__THE DATA__.
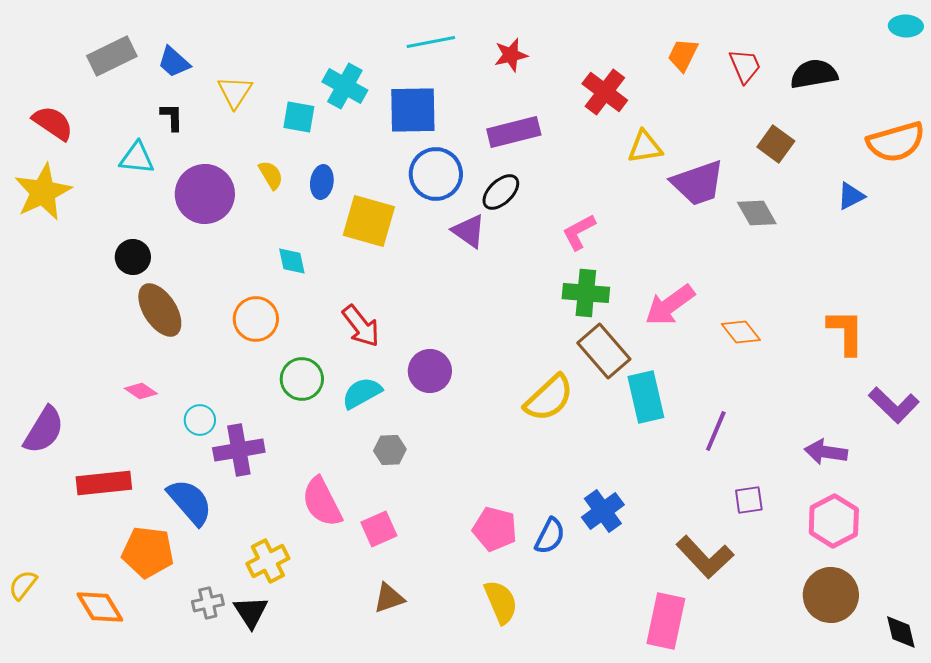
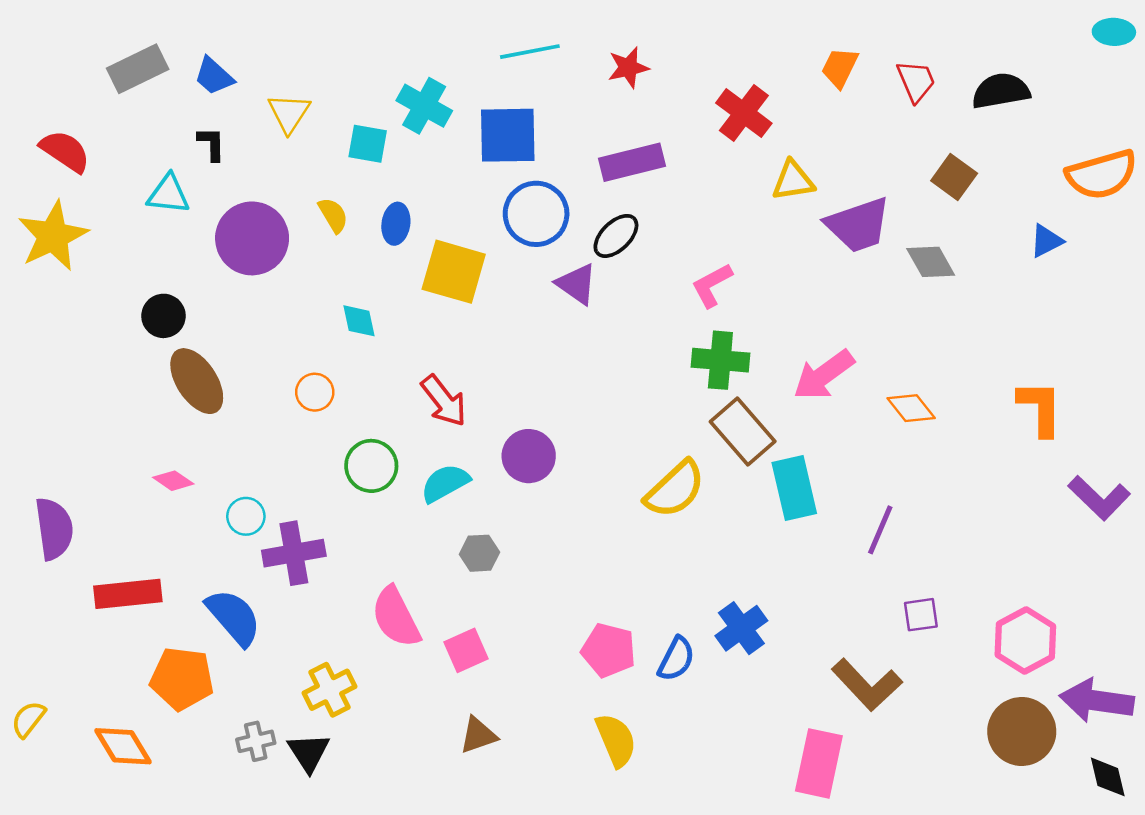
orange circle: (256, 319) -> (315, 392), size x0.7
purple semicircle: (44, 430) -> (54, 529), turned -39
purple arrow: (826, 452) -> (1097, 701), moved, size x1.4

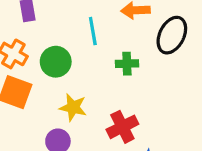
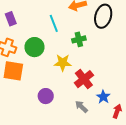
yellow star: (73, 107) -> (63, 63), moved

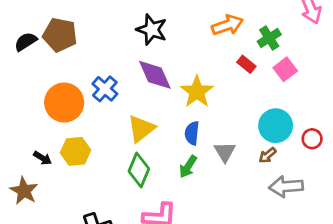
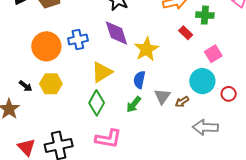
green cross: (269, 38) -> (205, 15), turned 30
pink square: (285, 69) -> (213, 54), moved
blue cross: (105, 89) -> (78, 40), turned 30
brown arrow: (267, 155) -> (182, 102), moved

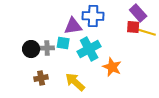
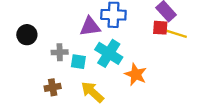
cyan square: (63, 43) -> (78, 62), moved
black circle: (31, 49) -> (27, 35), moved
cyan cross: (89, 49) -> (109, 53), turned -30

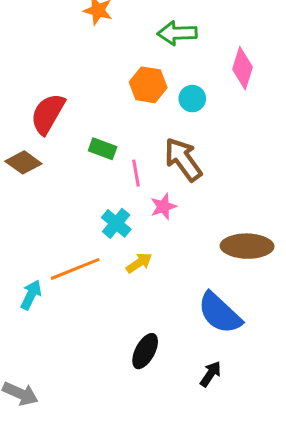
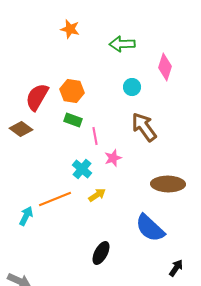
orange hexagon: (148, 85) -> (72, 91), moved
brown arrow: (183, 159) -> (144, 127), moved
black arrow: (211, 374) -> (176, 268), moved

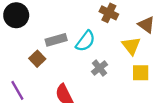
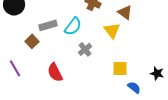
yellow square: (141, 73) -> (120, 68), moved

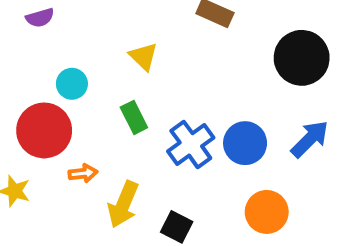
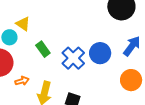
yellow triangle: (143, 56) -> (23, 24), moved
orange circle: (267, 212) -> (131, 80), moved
...
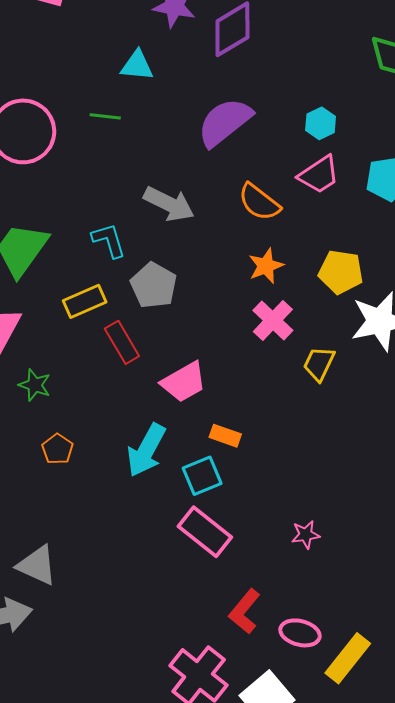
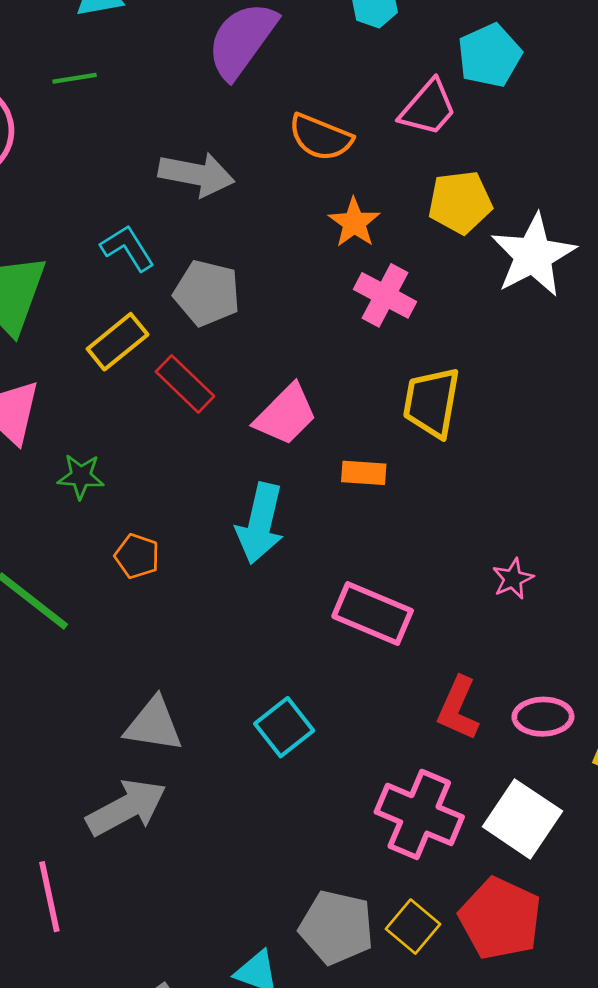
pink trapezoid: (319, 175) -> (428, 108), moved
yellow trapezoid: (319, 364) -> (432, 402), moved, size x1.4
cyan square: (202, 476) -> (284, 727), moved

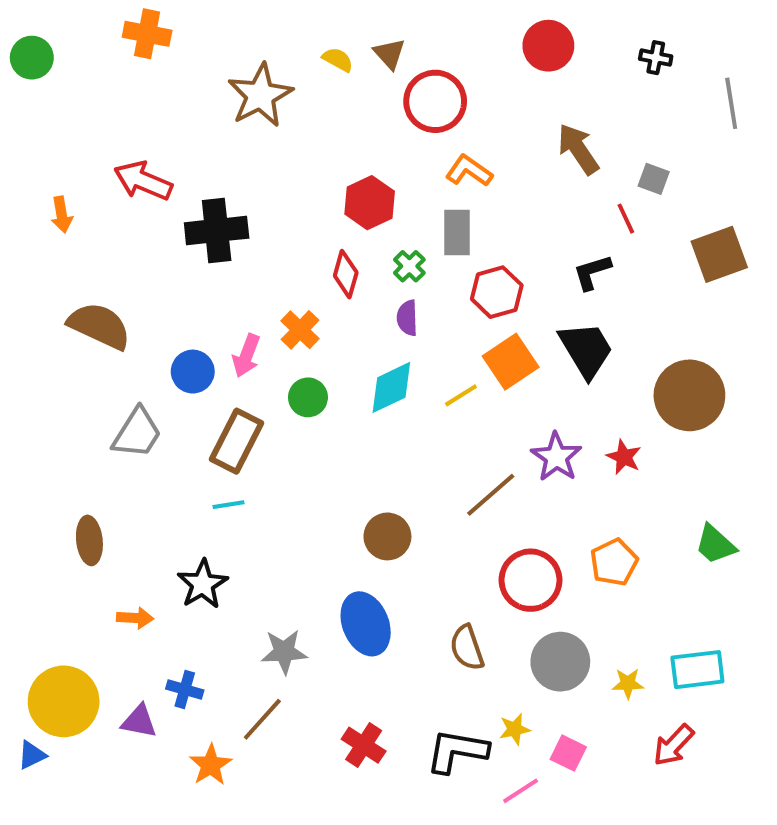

__YOUR TASK__.
Once you have located every line with the word "arrow" in the material above, list those lines.

__EXERCISE ANSWER__.
purple arrow: (826, 452) -> (1097, 701), moved, size x1.4
brown arrow: (267, 155) -> (182, 102), moved
brown arrow: (183, 159) -> (144, 127), moved
black arrow: (211, 374) -> (176, 268), moved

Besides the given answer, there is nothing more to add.